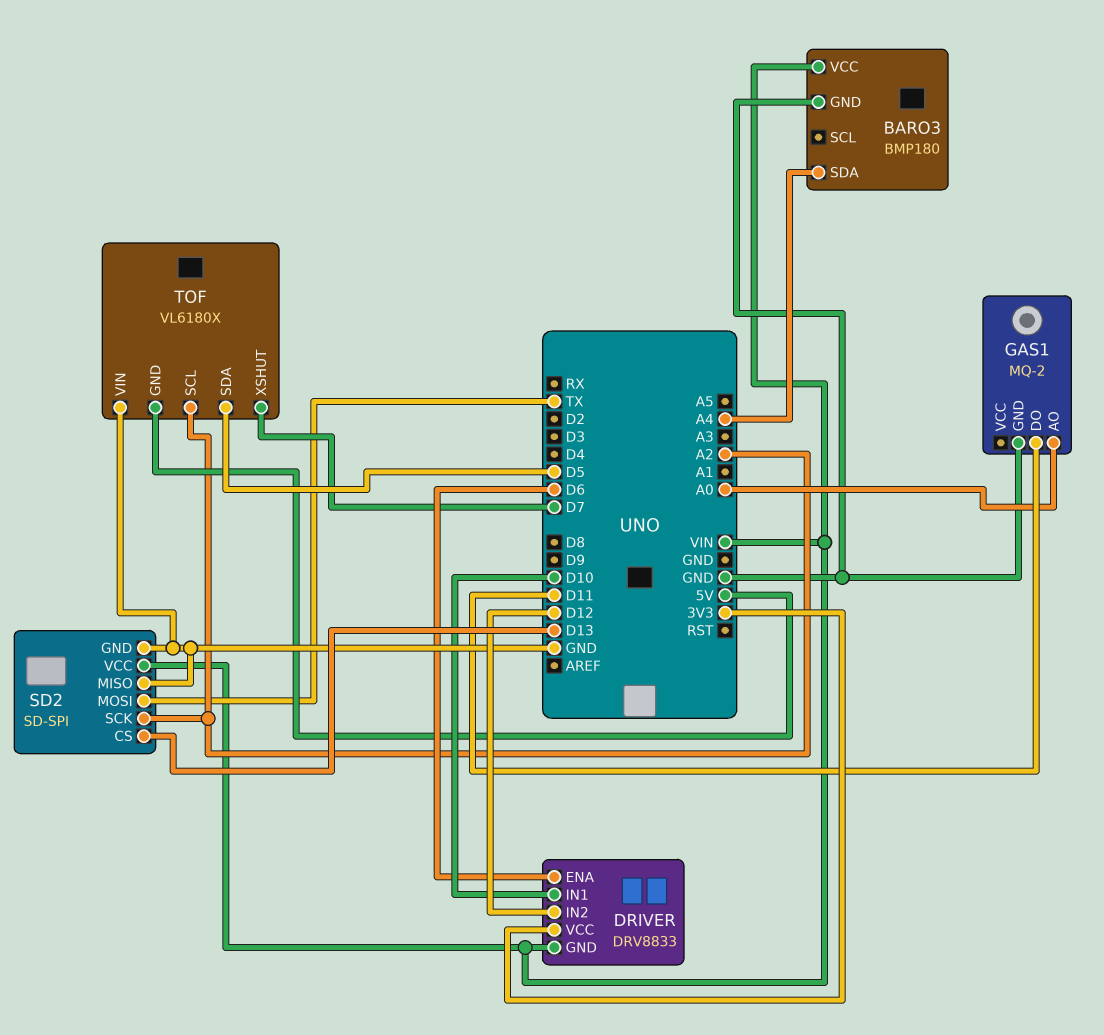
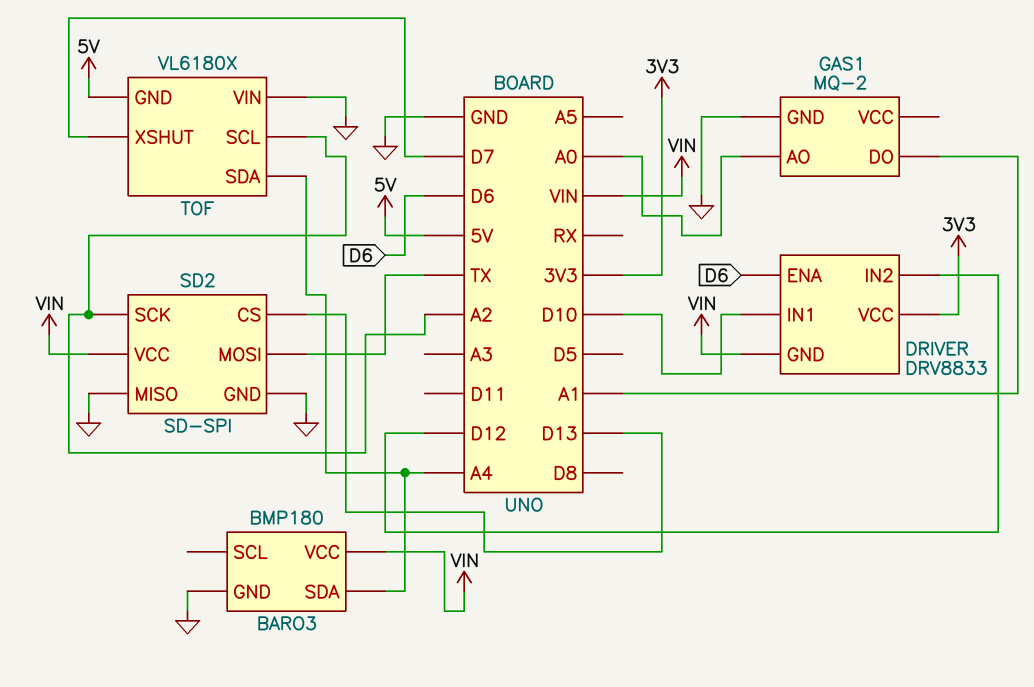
GAS1 pin DO: D11 -> A1
TOF pin SDA: D5 -> A4

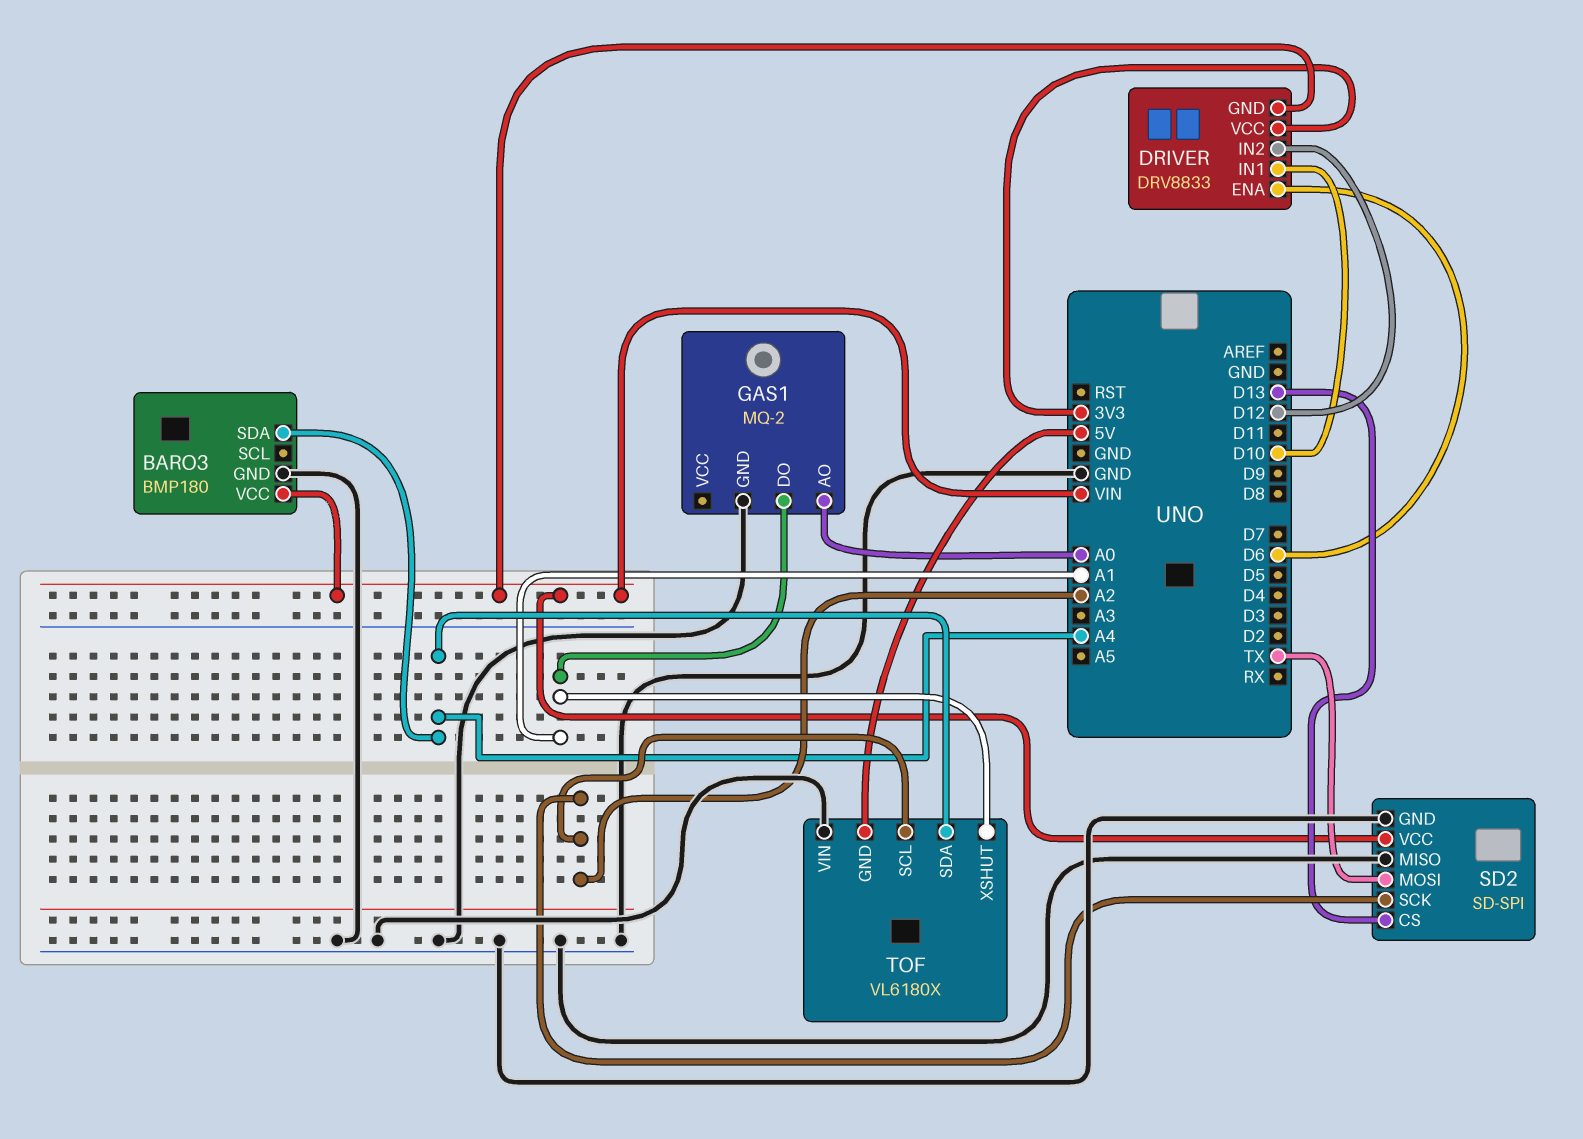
TOF pin XSHUT: D7 -> A1

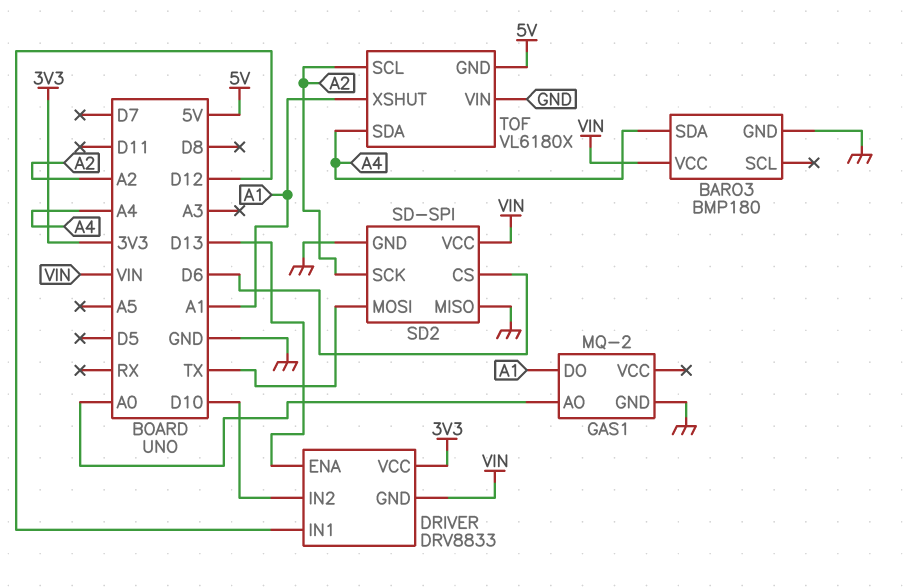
DRIVER pin ENA: D6 -> D13
DRIVER pin IN1: D10 -> D12
DRIVER pin IN2: D12 -> D10
SD2 pin CS: D13 -> D6

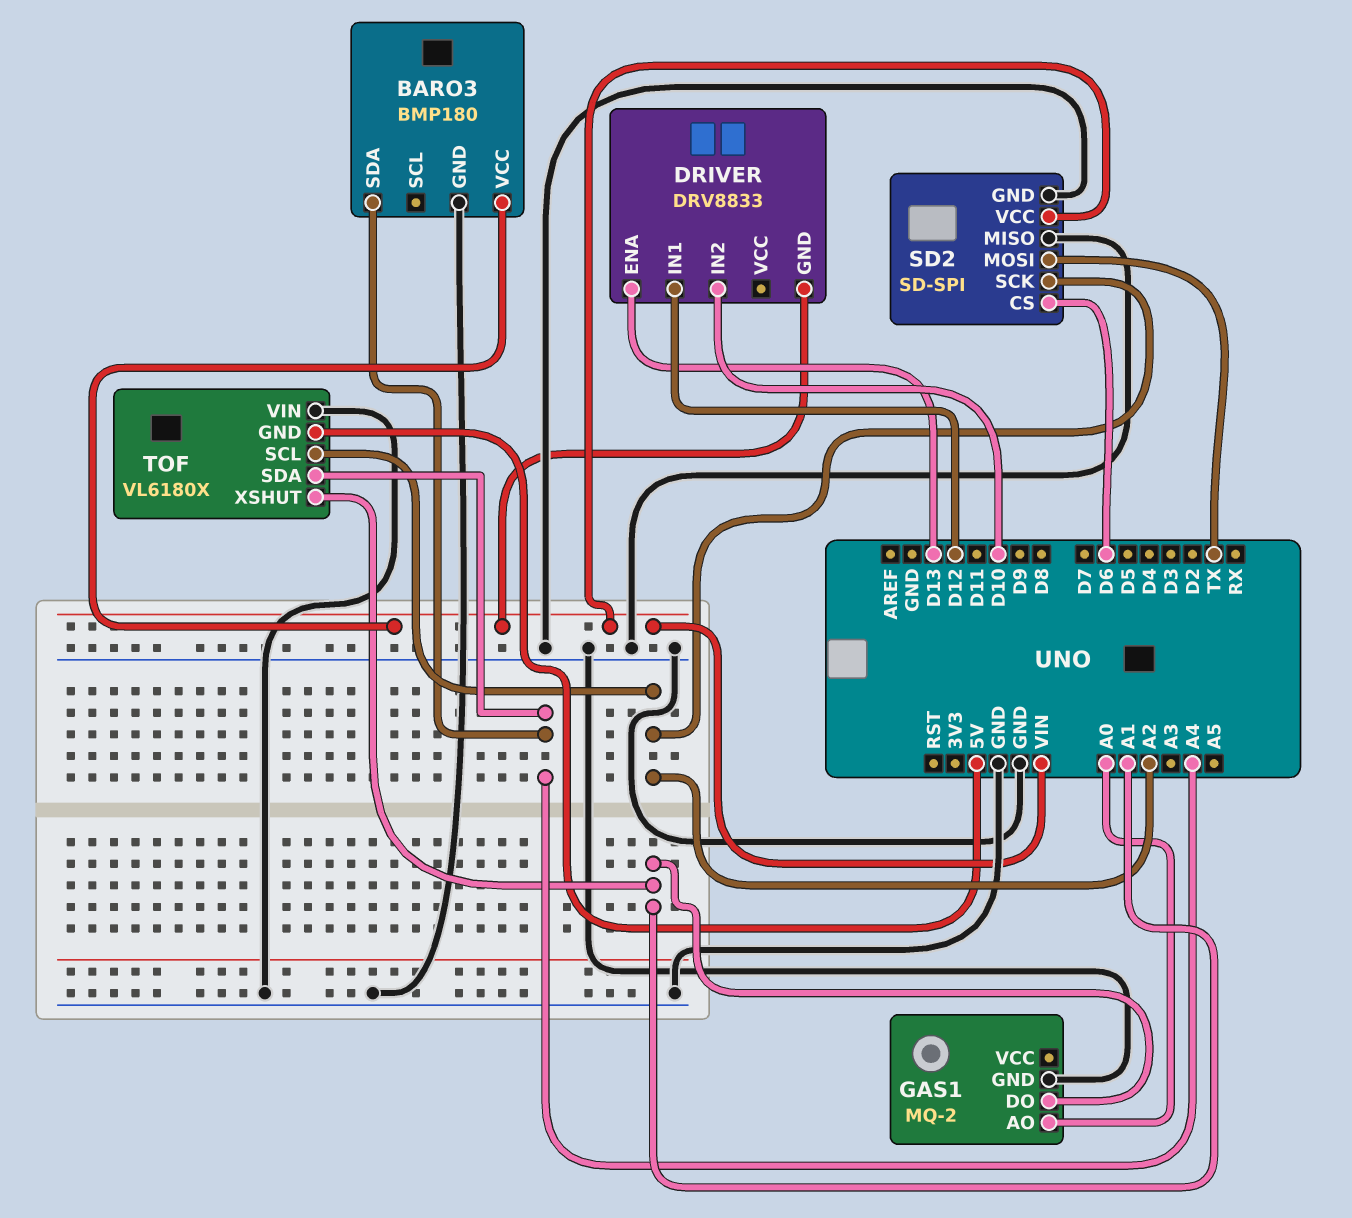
DRIVER pin VCC: 3V3 -> none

- [WHAT YOU NEED TO DO] Wherever the string "DRIVER" occurs in the listing, return the line it sits on.

- [TASK ANSWER]
DRIVER pin ENA: D6 -> D13
DRIVER pin IN1: D10 -> D12
DRIVER pin IN2: D12 -> D10
DRIVER pin VCC: 3V3 -> none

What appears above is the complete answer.